'''
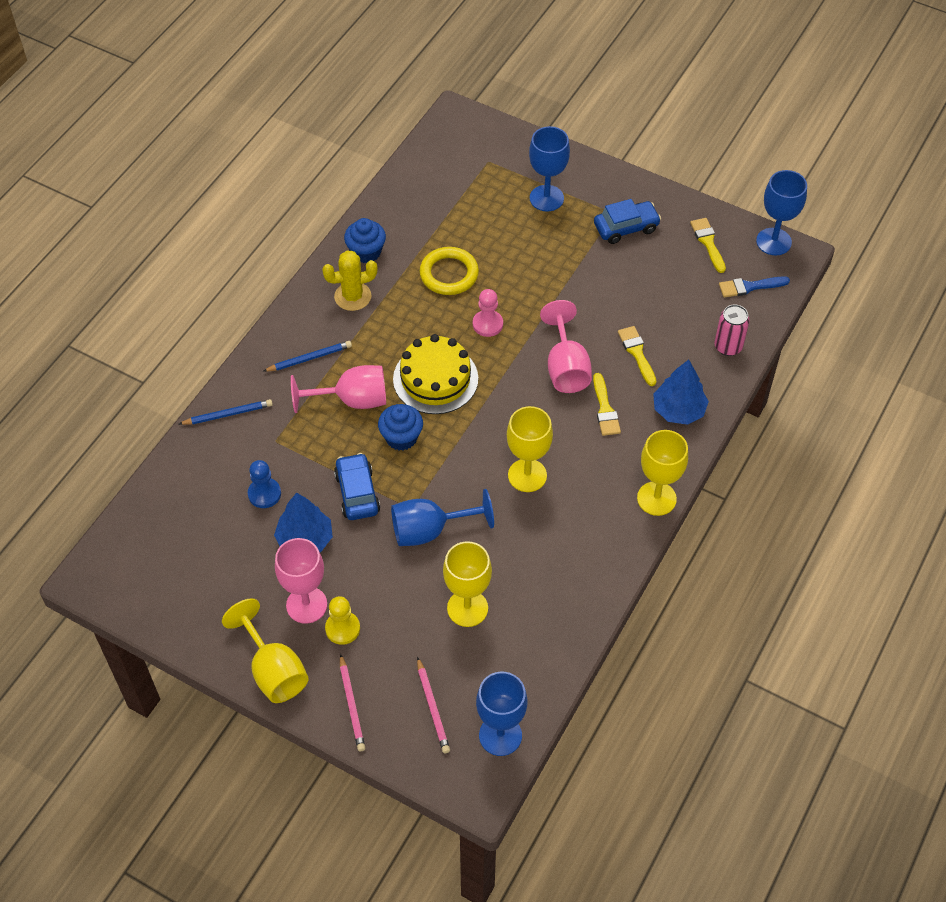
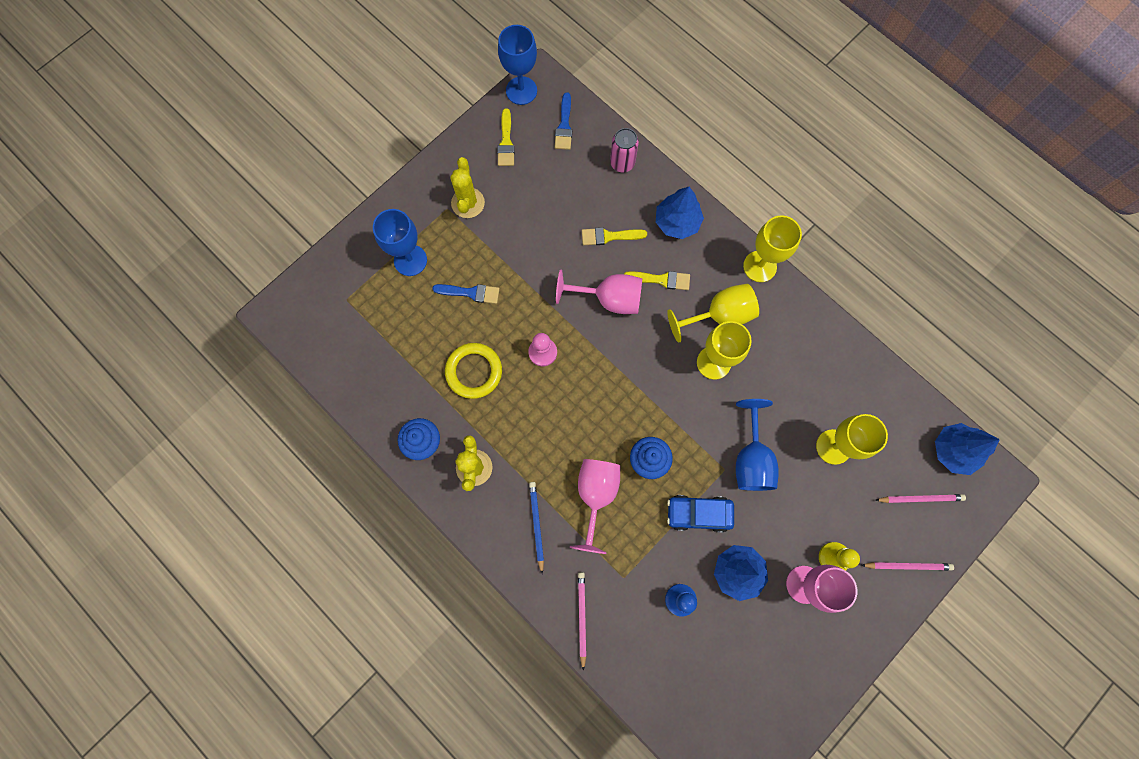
camera: 75 degrees left, 20 degrees up
(228, 414) = (582, 617): blue pencil -> pink pencil
(273, 670) = (863, 627): yellow goblet -> yellow goblet (719, 315)
(435, 379) = (591, 414): yellow cake -> none
(500, 735) = (953, 450): blue goblet -> blue tree
(530, 252) = (470, 293): none -> blue brush
(626, 228) = (468, 203): blue car -> yellow cactus
(708, 242) = (506, 142): yellow brush -> yellow brush turned 90 degrees counterclockwise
'''
Task brief:
Start with the line above that contains "(435, 379) = (591, 414): yellow cake -> none" and end with the line that contains "(626, 228) = (468, 203): blue". Write out those lines exactly, and only those.

Response:
(435, 379) = (591, 414): yellow cake -> none
(500, 735) = (953, 450): blue goblet -> blue tree
(530, 252) = (470, 293): none -> blue brush
(626, 228) = (468, 203): blue car -> yellow cactus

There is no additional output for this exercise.